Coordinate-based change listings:

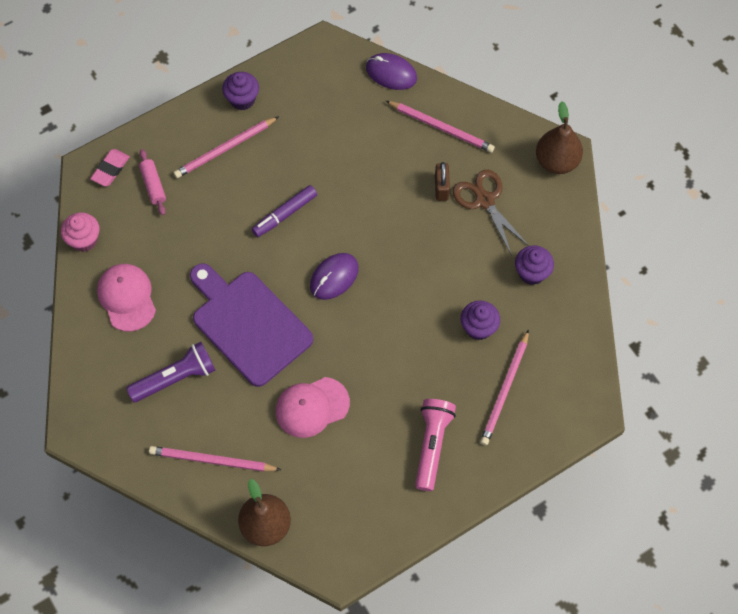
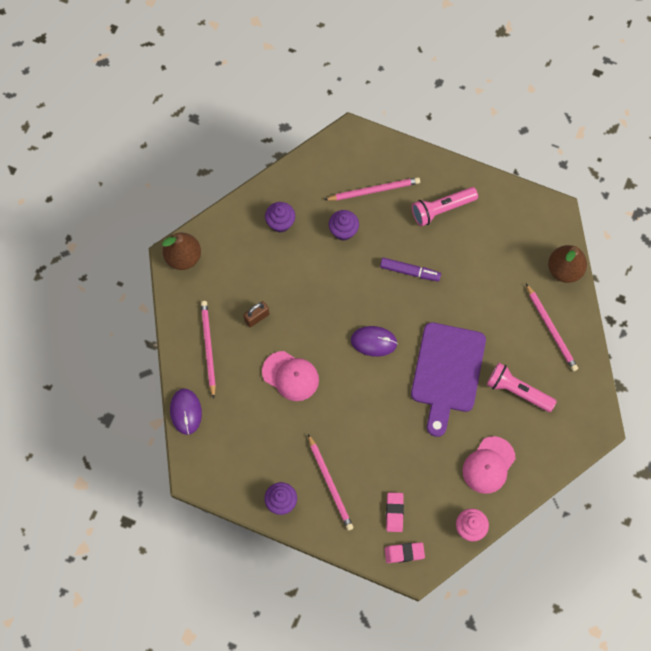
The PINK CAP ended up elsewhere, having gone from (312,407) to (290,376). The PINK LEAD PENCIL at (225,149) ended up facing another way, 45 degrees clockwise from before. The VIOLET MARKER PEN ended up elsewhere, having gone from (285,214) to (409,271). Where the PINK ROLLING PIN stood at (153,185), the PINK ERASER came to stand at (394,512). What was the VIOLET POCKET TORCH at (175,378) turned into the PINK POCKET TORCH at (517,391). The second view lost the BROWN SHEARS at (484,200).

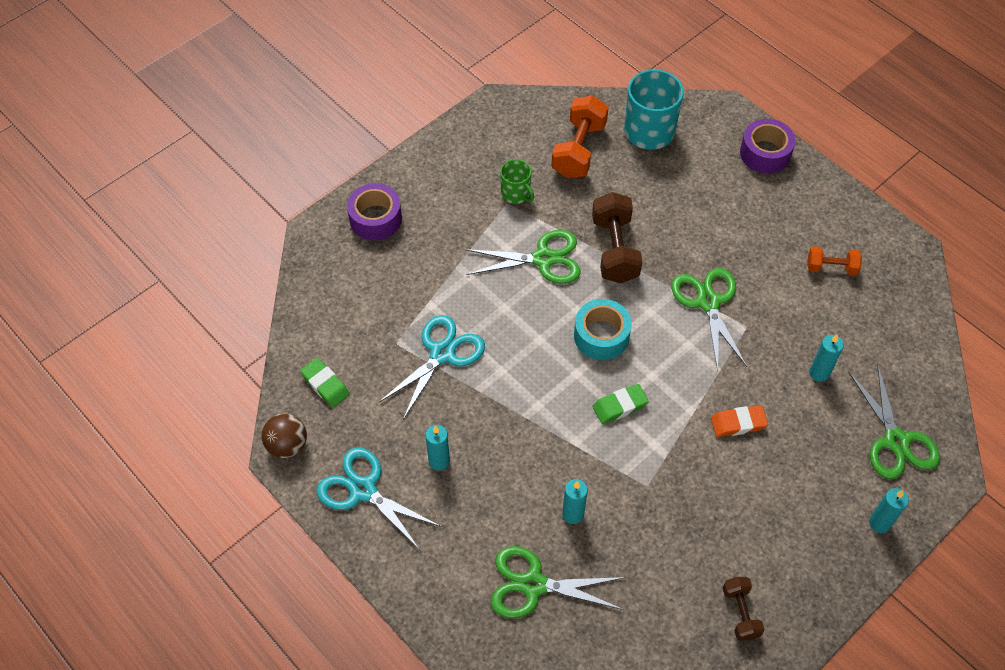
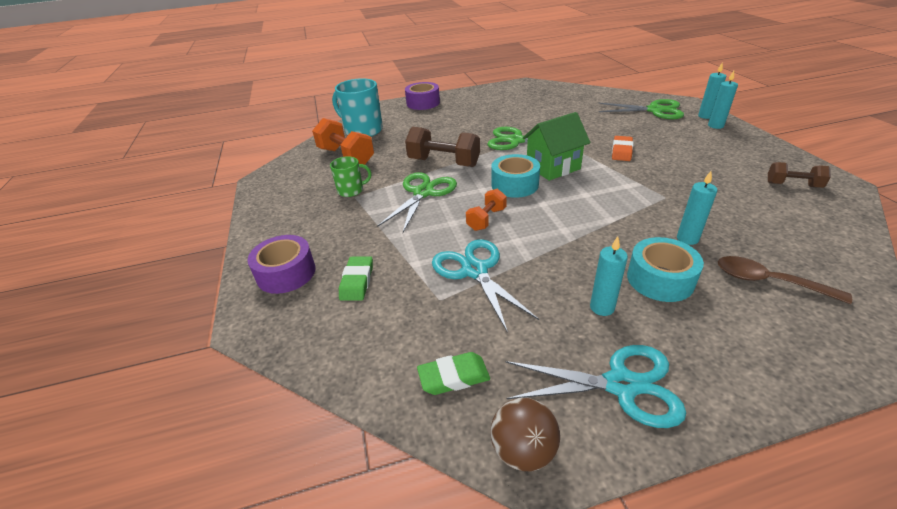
The LEAF-GREEN ERASER ended up elsewhere, having gone from (620,406) to (357,281). The BRIGHT ORANGE DUMBBELL ended up elsewhere, having gone from (831,268) to (486,219). The TURQUOISE SHEARS at (363,490) ended up facing another way, 150 degrees counterclockwise from before. The second view gained the LEAF-GREEN COTTAGE at (553,167). The second view gained the TURQUOISE STICKY TAPE at (660,279). The TURQUOISE CANDLE ended up elsewhere, having gone from (819,373) to (705,116). Where the LEAF-GREEN SHEARS stood at (533,584), the BROWN TABLESPOON came to stand at (768,281).

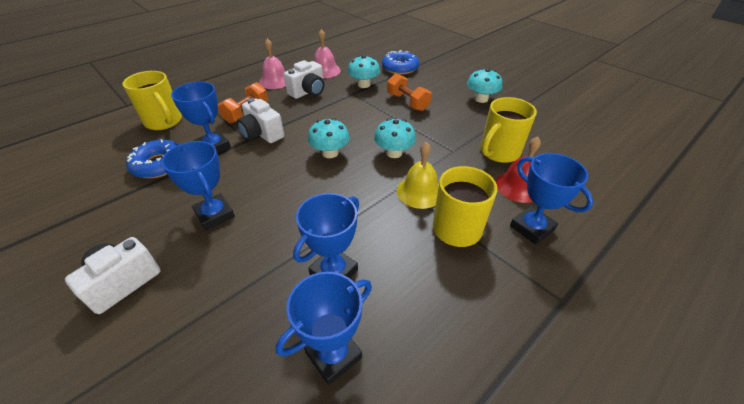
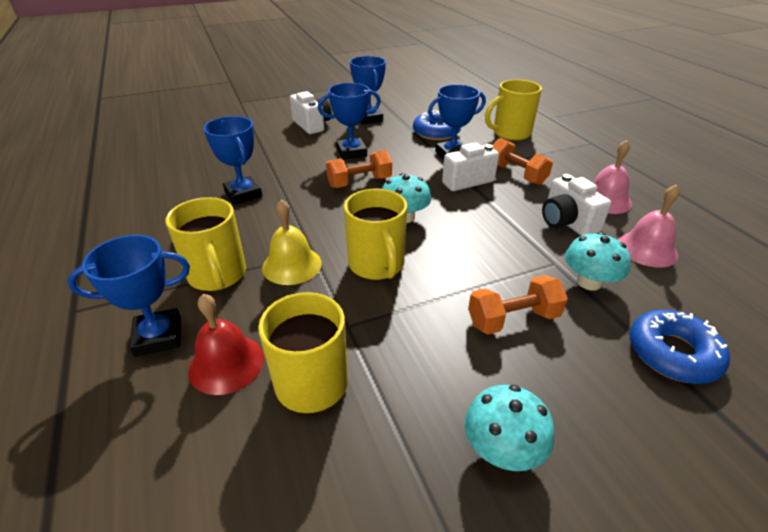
The second view gained the BRIGHT ORANGE DUMBBELL at (359,182). Where the TURQUOISE TOADSTOOL stood at (394,153), the YELLOW TEA MUG came to stand at (377,265). The ROYAL BLUE AWARD CUP ended up elsewhere, having gone from (333,355) to (368,119).

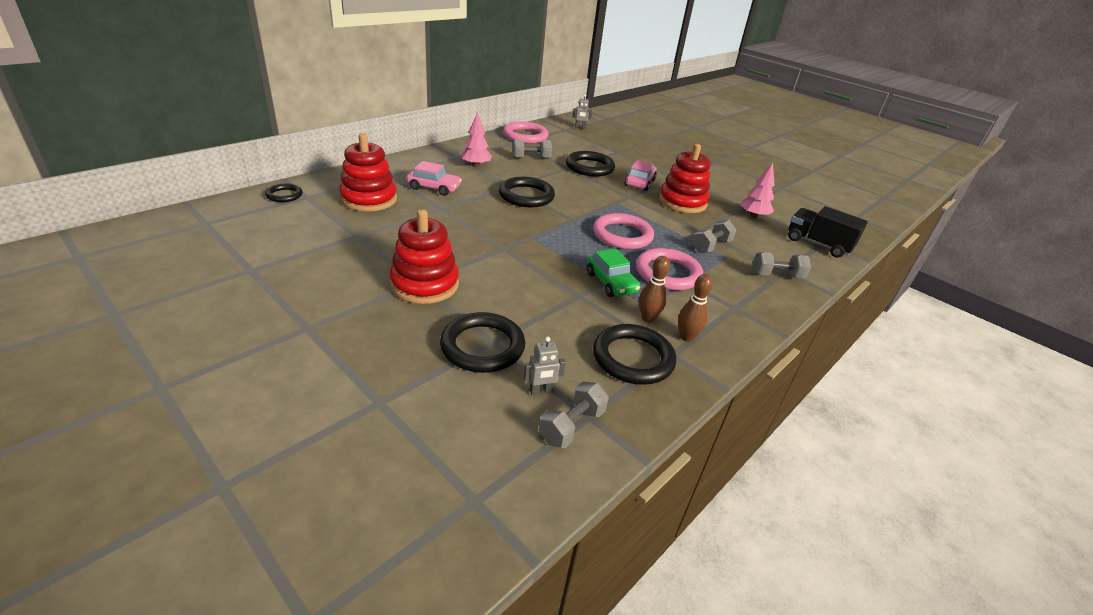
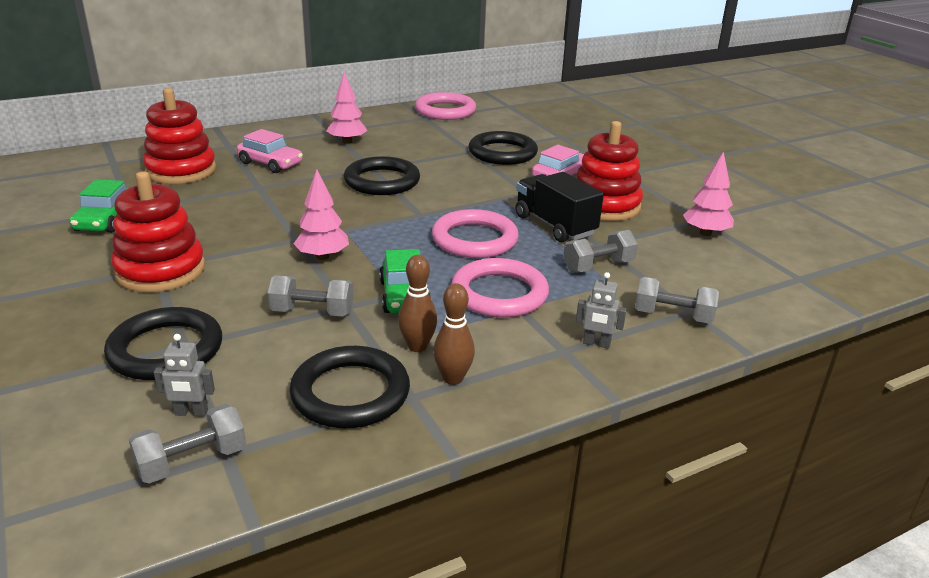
The second view gained the LEAF-GREEN AUTOMOBILE at (105,220). The GRAY DUMBBELL ended up elsewhere, having gone from (531,158) to (312,312). The second view gained the PINK TOY TREE at (323,256). The JET-BLACK TOY TRUCK ended up elsewhere, having gone from (818,244) to (555,225). The GRAY ROBOT FIGURE ended up elsewhere, having gone from (580,127) to (596,343). The second view lost the JET-BLACK RING at (284,195).

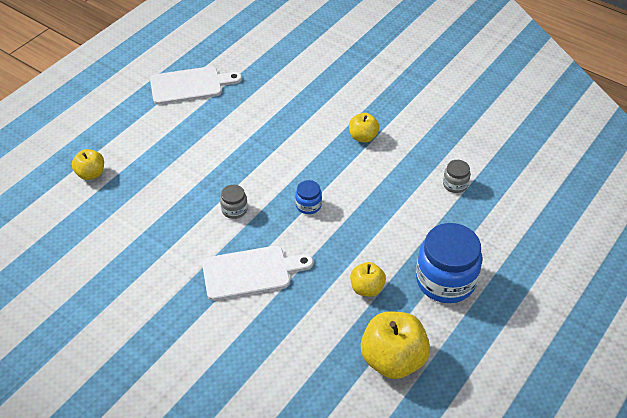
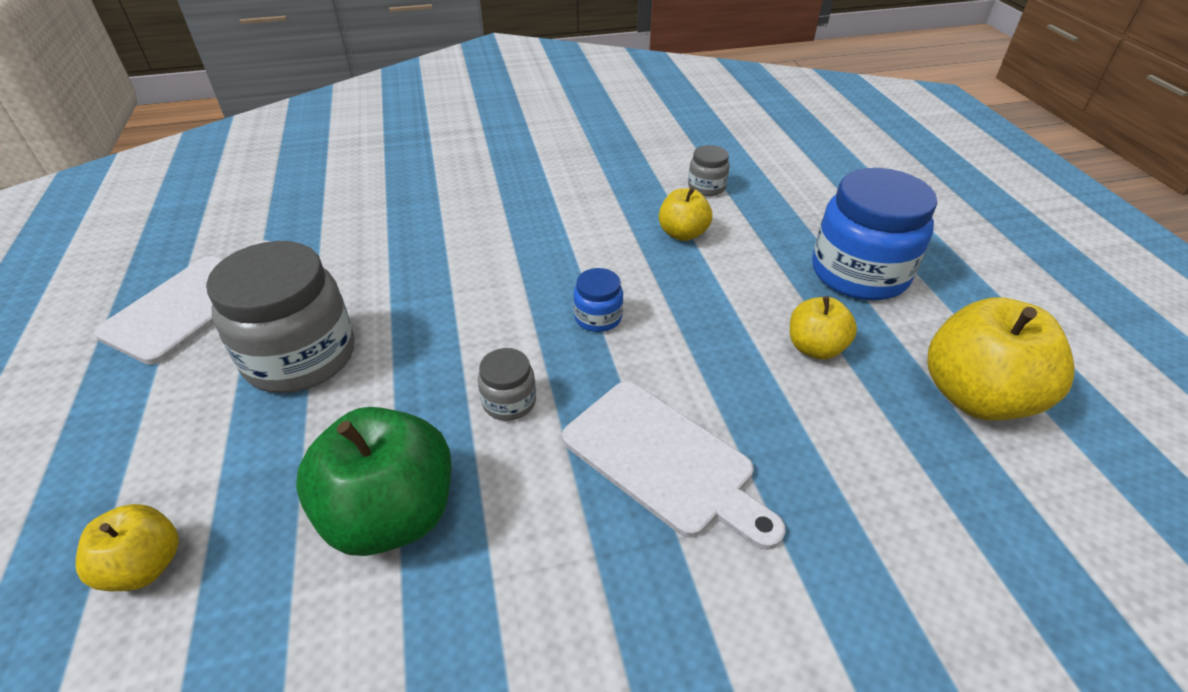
The second view gained the GRAY JAM JAR at (300,357). The second view gained the LEAF-GREEN APPLE at (391,514). The PURE WHITE CHOPPING BOARD at (251,272) ended up facing another way, 105 degrees clockwise from before. The YELLOW APPLE ended up elsewhere, having gone from (363,137) to (682,234).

=== What you have to do ===
Leave out the pictures. Return exactly the lines from the first line of the records to the line bearing "The LEAF-GREEN ERASER", inclusive.

=== Answer to the exercise ===
The PINK CAP ended up elsewhere, having gone from (312,407) to (290,376). The PINK LEAD PENCIL at (225,149) ended up facing another way, 45 degrees clockwise from before. The VIOLET MARKER PEN ended up elsewhere, having gone from (285,214) to (409,271). Where the PINK ROLLING PIN stood at (153,185), the PINK ERASER came to stand at (394,512). What was the VIOLET POCKET TORCH at (175,378) turned into the PINK POCKET TORCH at (517,391). The second view lost the BROWN SHEARS at (484,200).

The LEAF-GREEN ERASER ended up elsewhere, having gone from (620,406) to (357,281). The BRIGHT ORANGE DUMBBELL ended up elsewhere, having gone from (831,268) to (486,219). The TURQUOISE SHEARS at (363,490) ended up facing another way, 150 degrees counterclockwise from before. The second view gained the LEAF-GREEN COTTAGE at (553,167). The second view gained the TURQUOISE STICKY TAPE at (660,279). The TURQUOISE CANDLE ended up elsewhere, having gone from (819,373) to (705,116). Where the LEAF-GREEN SHEARS stood at (533,584), the BROWN TABLESPOON came to stand at (768,281).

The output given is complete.